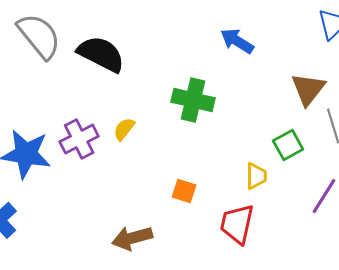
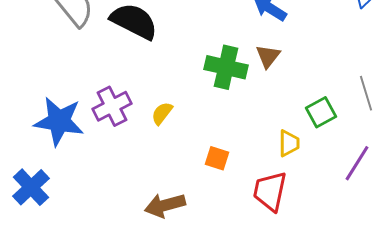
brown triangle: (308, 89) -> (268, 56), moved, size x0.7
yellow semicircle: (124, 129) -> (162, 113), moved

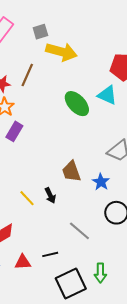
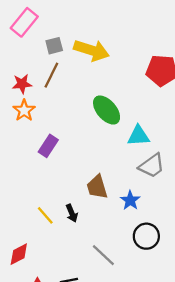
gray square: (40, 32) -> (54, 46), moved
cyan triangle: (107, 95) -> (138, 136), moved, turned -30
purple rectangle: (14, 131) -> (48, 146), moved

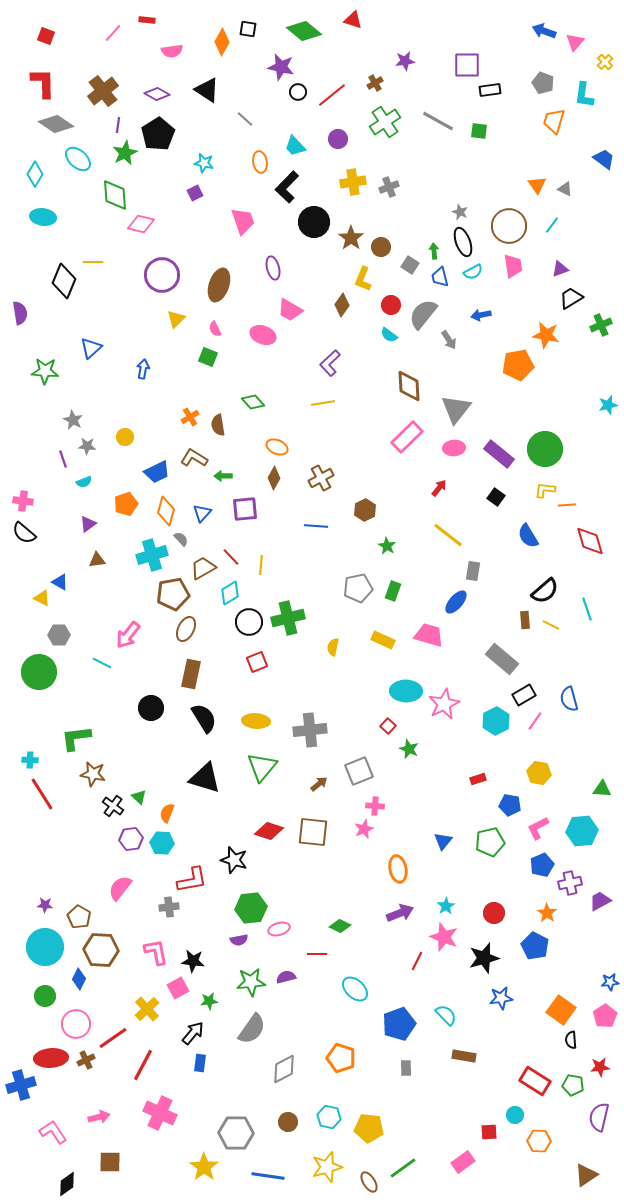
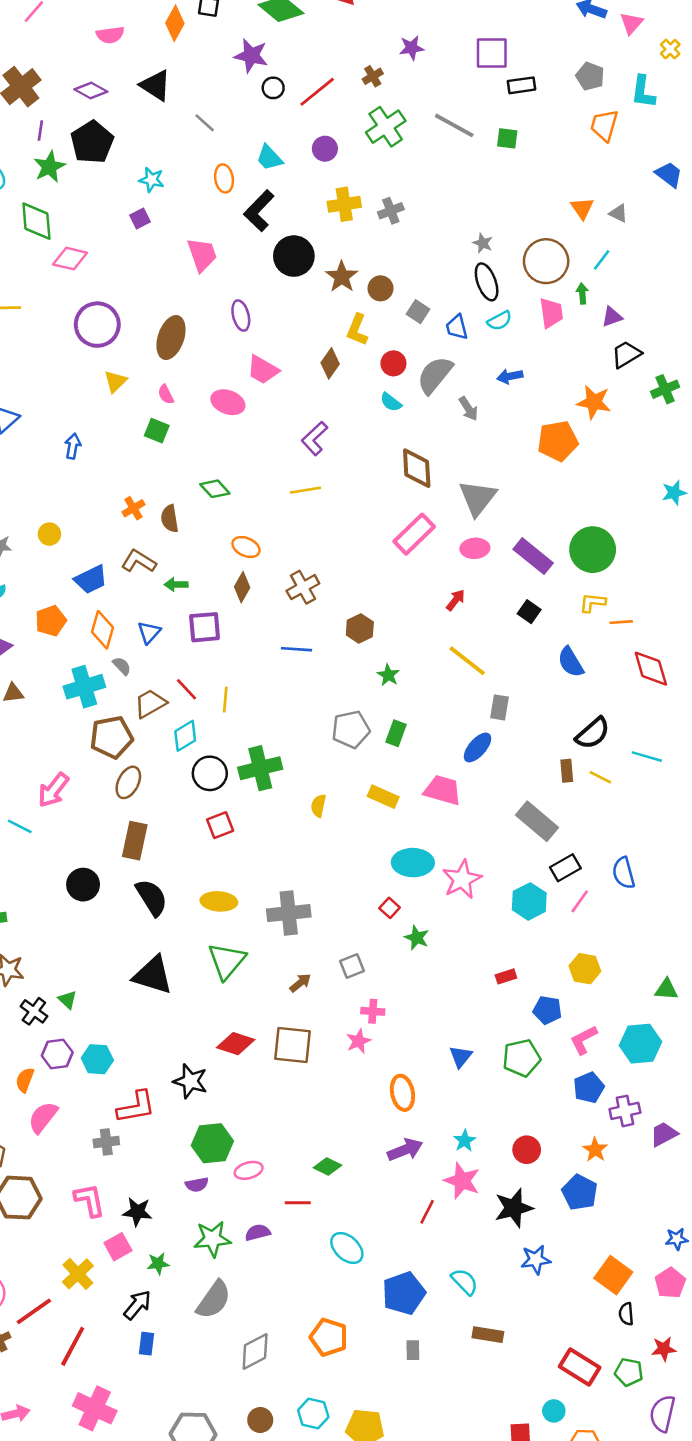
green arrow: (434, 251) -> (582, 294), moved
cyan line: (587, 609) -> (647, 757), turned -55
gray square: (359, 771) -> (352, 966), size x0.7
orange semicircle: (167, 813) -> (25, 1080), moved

+++

What is needed: Exactly reproduce the entries above, minus the pictures.

Written reply:
brown triangle: (308, 89) -> (268, 56), moved, size x0.7
yellow semicircle: (124, 129) -> (162, 113), moved

gray square: (40, 32) -> (54, 46), moved
cyan triangle: (107, 95) -> (138, 136), moved, turned -30
purple rectangle: (14, 131) -> (48, 146), moved

green arrow: (434, 251) -> (582, 294), moved
cyan line: (587, 609) -> (647, 757), turned -55
gray square: (359, 771) -> (352, 966), size x0.7
orange semicircle: (167, 813) -> (25, 1080), moved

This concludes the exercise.